THE TASK: Given the entries that follow, write out exactly the lines starting at the one containing "camera: 135 degrees left, 5 degrees up" and ending at the one containing "(672, 167) = (290, 169): blue phone -> none", both ends included, and only those.

DATA SHOWN:
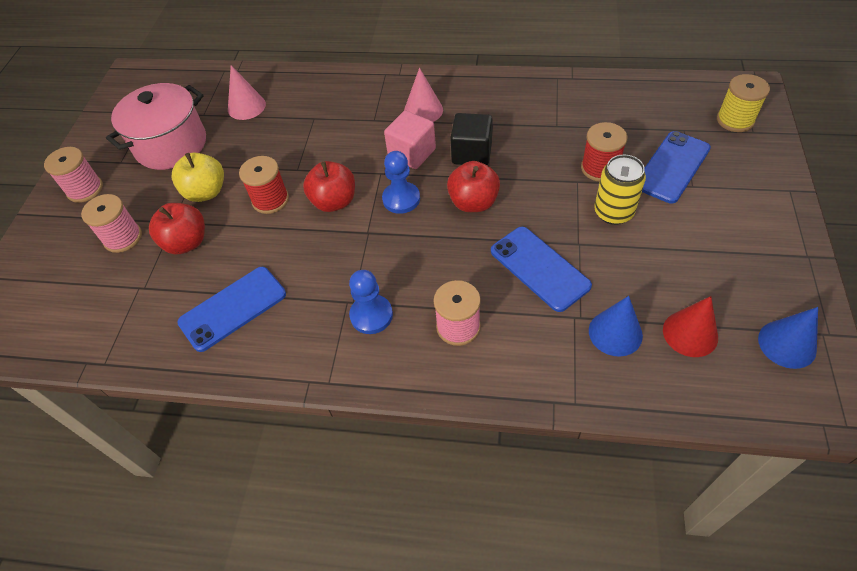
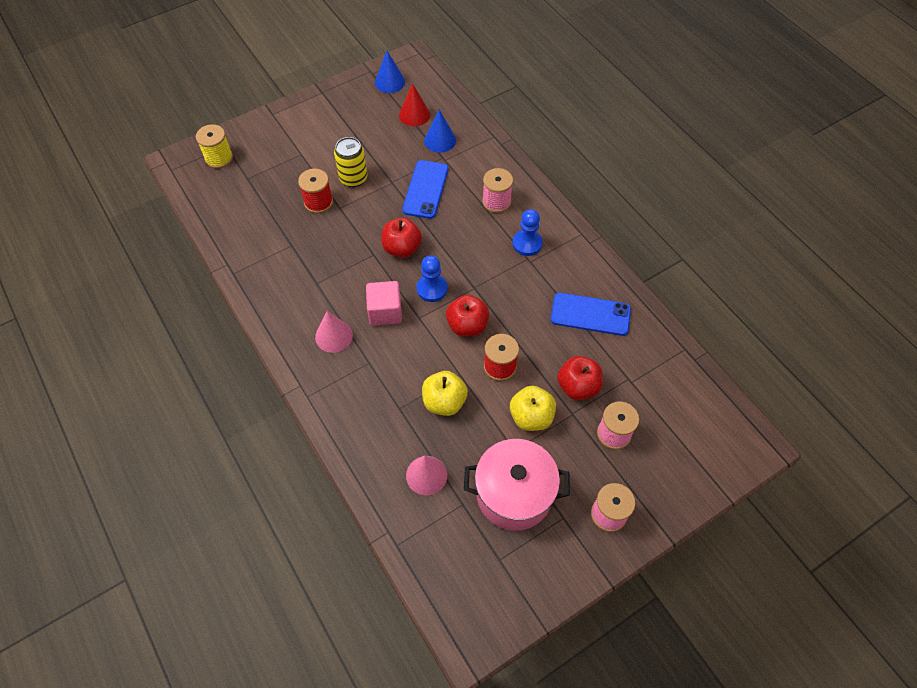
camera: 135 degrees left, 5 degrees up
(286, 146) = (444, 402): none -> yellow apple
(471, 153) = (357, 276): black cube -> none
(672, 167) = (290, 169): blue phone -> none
* * *
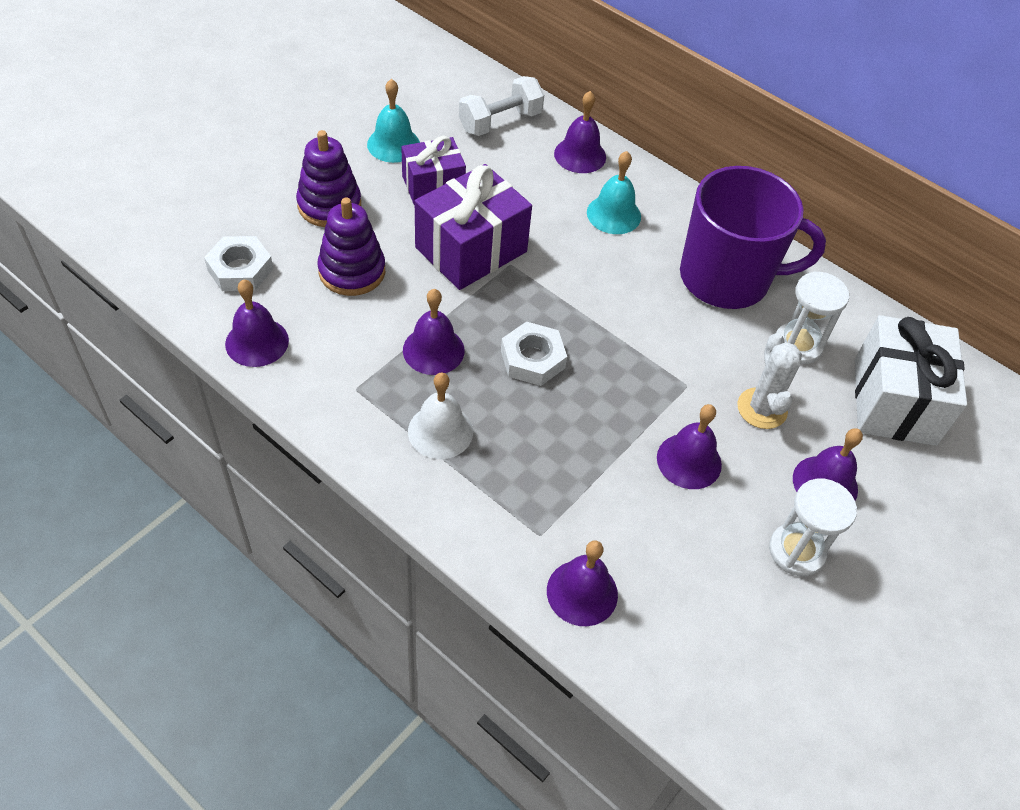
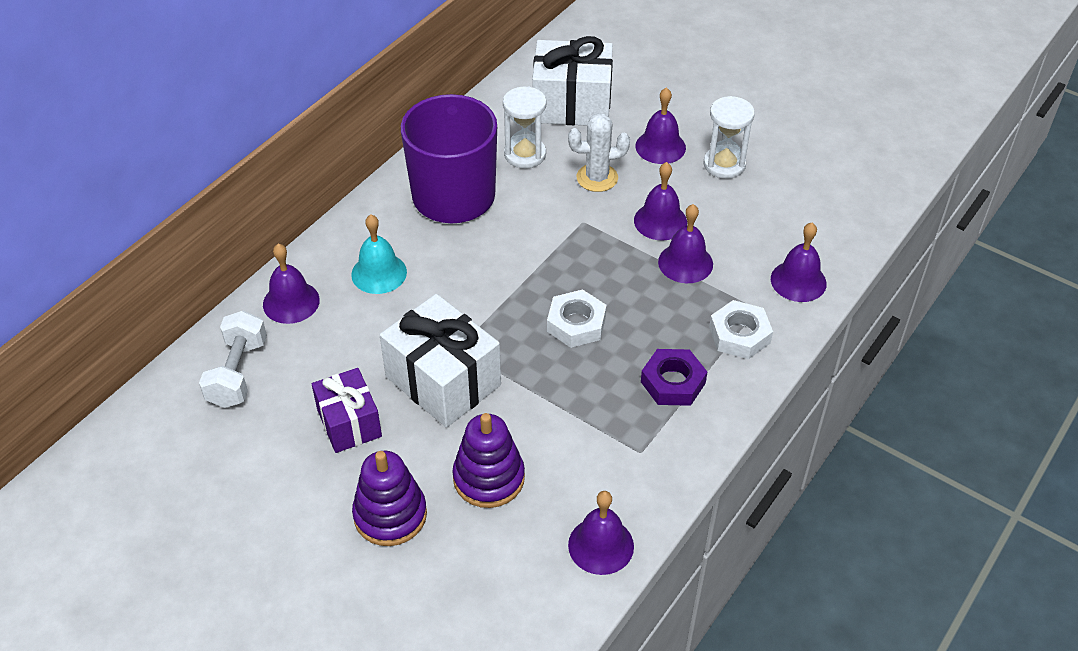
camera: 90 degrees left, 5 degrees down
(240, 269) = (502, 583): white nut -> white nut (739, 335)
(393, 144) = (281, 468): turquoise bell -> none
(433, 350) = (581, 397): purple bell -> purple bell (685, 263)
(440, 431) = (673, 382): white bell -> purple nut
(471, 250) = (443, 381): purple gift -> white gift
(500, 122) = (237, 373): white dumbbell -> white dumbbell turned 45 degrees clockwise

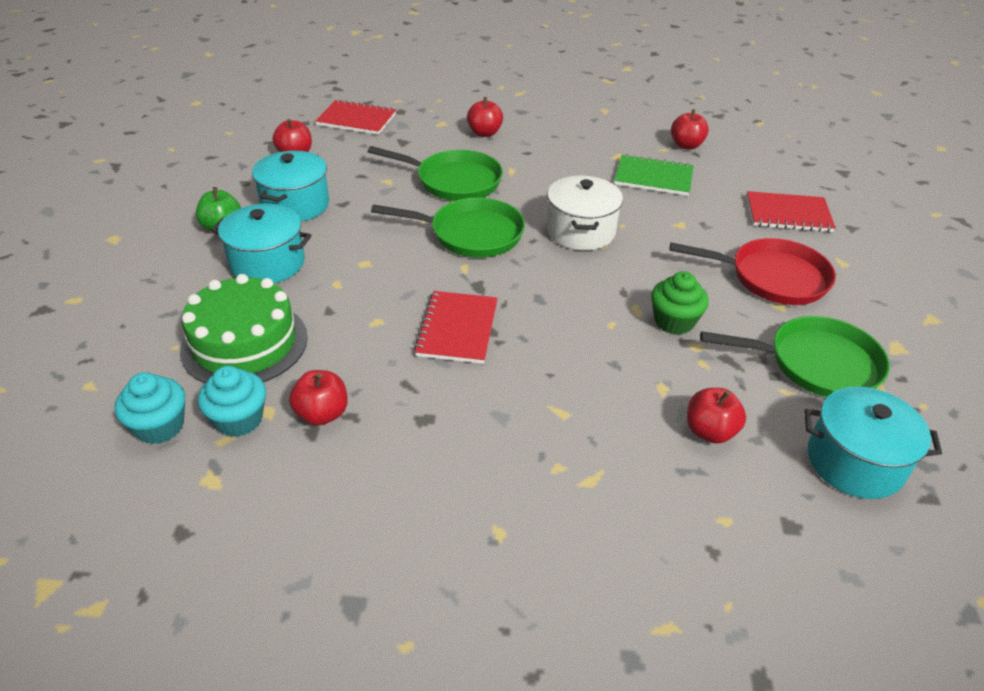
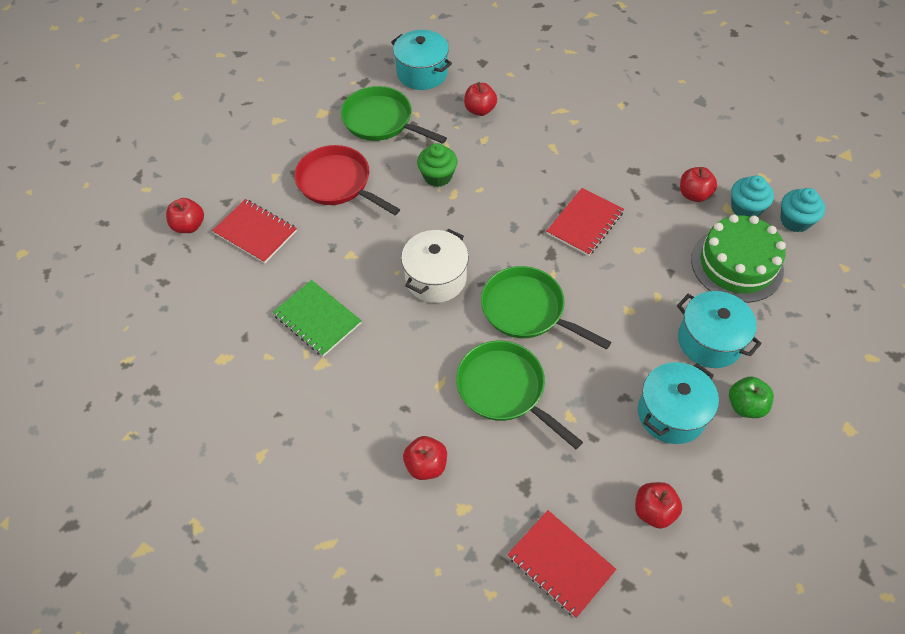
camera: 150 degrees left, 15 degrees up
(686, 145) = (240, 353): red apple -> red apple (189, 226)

RESPONSE:
camera: 135 degrees left, 5 degrees up
(286, 146) = (444, 402): none -> yellow apple
(471, 153) = (357, 276): black cube -> none
(672, 167) = (290, 169): blue phone -> none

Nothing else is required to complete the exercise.